> [What the task requires]: Give back exactly the lines of the data below, starting with the line that has "(778, 241) = (439, 360): yellow" and going on through the line that has "(78, 616) = (355, 140): grey".

┌─ Supplied material

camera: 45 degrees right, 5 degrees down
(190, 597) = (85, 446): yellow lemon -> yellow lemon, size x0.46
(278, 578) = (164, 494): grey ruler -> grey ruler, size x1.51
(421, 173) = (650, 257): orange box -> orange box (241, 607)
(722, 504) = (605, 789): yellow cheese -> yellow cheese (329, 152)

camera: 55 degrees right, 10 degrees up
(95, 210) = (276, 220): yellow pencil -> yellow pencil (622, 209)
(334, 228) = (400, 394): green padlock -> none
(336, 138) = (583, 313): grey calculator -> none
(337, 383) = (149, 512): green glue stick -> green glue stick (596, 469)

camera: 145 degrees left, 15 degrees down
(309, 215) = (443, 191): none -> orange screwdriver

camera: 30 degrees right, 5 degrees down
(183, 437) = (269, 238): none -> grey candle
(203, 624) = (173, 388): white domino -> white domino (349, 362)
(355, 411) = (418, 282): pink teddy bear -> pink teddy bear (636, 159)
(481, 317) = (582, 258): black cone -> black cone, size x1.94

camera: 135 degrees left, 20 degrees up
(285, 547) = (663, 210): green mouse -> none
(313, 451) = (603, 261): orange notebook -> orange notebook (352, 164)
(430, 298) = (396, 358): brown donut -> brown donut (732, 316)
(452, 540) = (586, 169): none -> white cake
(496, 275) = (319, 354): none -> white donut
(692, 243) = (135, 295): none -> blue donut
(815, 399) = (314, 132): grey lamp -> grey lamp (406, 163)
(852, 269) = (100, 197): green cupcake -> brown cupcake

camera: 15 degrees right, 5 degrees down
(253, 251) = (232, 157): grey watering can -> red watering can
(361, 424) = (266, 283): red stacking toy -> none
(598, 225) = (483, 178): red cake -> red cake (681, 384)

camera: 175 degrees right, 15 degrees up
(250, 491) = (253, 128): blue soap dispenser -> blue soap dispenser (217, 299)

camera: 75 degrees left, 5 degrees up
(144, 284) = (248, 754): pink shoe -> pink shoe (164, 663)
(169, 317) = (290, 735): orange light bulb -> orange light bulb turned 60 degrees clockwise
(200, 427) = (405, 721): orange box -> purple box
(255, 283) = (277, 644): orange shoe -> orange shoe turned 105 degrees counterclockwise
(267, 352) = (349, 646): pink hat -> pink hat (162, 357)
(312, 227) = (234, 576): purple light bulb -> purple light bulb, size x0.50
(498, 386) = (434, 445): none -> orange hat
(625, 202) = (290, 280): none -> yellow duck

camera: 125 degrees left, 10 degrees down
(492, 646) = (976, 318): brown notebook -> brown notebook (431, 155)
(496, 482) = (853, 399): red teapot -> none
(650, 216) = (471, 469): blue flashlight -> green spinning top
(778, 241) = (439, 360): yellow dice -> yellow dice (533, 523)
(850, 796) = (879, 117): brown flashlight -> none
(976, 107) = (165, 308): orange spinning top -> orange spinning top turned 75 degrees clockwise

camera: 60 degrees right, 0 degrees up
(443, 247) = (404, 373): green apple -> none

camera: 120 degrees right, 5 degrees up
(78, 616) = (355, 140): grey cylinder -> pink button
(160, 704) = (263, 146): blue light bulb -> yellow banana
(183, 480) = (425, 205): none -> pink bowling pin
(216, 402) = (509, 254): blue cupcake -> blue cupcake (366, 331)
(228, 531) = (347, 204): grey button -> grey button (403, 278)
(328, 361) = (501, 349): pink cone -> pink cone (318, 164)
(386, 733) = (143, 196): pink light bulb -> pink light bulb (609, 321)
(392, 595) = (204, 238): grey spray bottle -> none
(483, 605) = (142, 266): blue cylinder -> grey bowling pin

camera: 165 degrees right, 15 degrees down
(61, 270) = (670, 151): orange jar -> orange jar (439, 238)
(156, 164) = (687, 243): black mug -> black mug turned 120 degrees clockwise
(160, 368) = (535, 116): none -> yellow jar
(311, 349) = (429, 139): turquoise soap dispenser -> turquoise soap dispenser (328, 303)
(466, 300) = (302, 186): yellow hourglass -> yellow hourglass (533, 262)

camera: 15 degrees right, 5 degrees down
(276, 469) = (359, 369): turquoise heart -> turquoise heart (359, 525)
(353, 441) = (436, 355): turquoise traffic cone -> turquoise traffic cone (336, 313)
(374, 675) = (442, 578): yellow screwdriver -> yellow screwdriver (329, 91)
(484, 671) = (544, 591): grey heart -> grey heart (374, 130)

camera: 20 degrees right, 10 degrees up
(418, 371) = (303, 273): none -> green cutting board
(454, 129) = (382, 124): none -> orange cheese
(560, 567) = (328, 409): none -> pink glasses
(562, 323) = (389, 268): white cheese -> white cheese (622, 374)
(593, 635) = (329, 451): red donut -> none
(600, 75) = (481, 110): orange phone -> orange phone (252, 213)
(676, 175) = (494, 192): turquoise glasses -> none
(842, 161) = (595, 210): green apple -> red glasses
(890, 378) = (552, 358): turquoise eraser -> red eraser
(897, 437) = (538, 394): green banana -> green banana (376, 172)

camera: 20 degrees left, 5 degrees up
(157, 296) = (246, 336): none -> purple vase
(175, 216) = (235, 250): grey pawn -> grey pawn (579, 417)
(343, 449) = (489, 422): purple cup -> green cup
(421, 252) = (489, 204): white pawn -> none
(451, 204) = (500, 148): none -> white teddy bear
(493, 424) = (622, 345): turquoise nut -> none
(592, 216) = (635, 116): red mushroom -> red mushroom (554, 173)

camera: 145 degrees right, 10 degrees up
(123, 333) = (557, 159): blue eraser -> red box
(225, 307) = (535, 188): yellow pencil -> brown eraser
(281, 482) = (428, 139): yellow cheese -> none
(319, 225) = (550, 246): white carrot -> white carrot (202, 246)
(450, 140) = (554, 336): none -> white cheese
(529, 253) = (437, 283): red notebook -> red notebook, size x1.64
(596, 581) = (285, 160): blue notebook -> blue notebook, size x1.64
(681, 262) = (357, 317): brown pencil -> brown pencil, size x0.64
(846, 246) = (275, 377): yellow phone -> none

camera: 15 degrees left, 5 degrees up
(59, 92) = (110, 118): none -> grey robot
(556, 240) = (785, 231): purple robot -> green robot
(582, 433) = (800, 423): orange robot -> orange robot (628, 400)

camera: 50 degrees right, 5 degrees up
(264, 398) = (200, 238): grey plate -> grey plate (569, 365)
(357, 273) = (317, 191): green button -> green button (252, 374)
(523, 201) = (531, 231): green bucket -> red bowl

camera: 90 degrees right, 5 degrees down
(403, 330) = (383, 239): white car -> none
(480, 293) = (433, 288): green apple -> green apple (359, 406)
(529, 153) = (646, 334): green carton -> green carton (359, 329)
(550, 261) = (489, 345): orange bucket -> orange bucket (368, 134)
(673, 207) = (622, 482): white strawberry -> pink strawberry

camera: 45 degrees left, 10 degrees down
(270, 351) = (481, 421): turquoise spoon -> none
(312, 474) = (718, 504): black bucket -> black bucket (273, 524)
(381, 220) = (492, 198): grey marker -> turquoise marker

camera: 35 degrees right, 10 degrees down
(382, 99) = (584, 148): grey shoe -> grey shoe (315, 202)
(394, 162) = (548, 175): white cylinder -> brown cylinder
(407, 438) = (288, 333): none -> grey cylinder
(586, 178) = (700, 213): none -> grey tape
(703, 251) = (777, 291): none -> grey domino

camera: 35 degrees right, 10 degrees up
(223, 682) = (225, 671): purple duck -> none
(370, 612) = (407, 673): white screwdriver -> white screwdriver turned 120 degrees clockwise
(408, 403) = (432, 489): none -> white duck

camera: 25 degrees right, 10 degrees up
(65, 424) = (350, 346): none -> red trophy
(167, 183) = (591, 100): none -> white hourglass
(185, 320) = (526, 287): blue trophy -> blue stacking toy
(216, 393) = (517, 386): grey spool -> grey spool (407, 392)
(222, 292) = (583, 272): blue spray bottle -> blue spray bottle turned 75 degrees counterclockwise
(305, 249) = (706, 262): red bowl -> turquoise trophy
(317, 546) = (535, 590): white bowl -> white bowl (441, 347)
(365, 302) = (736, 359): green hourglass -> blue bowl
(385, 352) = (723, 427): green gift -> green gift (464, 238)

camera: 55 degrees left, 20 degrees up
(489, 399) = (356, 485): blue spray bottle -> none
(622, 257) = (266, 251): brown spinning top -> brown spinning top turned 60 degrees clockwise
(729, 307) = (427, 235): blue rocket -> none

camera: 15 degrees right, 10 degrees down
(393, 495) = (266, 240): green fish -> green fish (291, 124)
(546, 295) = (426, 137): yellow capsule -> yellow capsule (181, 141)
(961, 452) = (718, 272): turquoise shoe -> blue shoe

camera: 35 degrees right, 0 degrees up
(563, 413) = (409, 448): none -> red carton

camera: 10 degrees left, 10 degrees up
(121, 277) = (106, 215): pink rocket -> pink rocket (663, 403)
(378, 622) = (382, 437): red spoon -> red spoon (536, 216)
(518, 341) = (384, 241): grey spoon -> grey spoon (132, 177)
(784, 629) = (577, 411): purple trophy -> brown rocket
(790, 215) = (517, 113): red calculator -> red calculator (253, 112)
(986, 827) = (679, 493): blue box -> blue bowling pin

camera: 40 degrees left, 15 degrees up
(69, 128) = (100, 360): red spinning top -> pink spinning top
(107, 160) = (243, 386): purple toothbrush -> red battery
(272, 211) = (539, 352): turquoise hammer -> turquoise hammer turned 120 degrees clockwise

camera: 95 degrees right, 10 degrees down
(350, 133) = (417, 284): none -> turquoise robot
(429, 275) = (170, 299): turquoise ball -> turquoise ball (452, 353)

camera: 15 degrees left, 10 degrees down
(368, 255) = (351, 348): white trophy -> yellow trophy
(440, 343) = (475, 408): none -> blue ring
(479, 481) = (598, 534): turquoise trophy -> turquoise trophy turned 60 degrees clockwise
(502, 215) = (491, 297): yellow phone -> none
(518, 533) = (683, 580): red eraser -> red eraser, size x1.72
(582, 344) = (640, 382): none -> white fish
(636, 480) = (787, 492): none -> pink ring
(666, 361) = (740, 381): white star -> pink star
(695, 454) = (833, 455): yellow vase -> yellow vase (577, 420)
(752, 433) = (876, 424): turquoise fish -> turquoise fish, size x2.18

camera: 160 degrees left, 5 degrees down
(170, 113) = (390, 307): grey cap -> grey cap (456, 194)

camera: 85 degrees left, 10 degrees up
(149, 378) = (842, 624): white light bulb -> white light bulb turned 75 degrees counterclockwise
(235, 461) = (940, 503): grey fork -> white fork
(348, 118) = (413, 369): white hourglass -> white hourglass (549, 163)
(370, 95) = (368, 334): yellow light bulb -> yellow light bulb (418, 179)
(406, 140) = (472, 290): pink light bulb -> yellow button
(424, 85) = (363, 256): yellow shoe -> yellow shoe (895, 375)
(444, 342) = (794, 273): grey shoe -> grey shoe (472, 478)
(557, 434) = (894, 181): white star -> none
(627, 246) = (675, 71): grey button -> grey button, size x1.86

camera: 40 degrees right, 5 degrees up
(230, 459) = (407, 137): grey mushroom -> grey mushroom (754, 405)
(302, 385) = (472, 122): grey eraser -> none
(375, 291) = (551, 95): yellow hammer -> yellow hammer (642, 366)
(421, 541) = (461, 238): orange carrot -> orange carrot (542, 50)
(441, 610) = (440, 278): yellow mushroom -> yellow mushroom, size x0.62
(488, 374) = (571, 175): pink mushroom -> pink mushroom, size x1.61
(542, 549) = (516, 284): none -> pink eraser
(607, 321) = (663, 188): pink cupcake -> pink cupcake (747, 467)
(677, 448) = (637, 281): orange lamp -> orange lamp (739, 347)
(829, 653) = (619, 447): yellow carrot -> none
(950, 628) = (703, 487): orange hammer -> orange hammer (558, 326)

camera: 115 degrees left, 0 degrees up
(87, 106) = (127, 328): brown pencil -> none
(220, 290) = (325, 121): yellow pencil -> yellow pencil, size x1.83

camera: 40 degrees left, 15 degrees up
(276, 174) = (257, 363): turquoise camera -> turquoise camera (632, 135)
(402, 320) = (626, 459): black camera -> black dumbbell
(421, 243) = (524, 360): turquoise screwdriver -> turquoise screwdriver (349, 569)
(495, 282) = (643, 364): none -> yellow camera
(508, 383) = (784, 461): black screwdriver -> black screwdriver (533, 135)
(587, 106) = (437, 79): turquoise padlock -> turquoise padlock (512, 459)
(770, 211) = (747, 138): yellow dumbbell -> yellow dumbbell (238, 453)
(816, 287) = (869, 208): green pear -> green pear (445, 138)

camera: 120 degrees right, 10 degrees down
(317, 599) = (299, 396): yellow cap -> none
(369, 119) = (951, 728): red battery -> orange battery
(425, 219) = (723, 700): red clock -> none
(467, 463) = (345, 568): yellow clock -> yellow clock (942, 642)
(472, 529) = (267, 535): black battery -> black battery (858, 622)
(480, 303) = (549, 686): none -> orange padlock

└─

> [Response to the exercise]:
(778, 241) = (439, 360): yellow dice -> yellow dice (533, 523)
(850, 796) = (879, 117): brown flashlight -> none
(976, 107) = (165, 308): orange spinning top -> orange spinning top turned 75 degrees clockwise

camera: 60 degrees right, 0 degrees up
(443, 247) = (404, 373): green apple -> none

camera: 120 degrees right, 5 degrees up
(78, 616) = (355, 140): grey cylinder -> pink button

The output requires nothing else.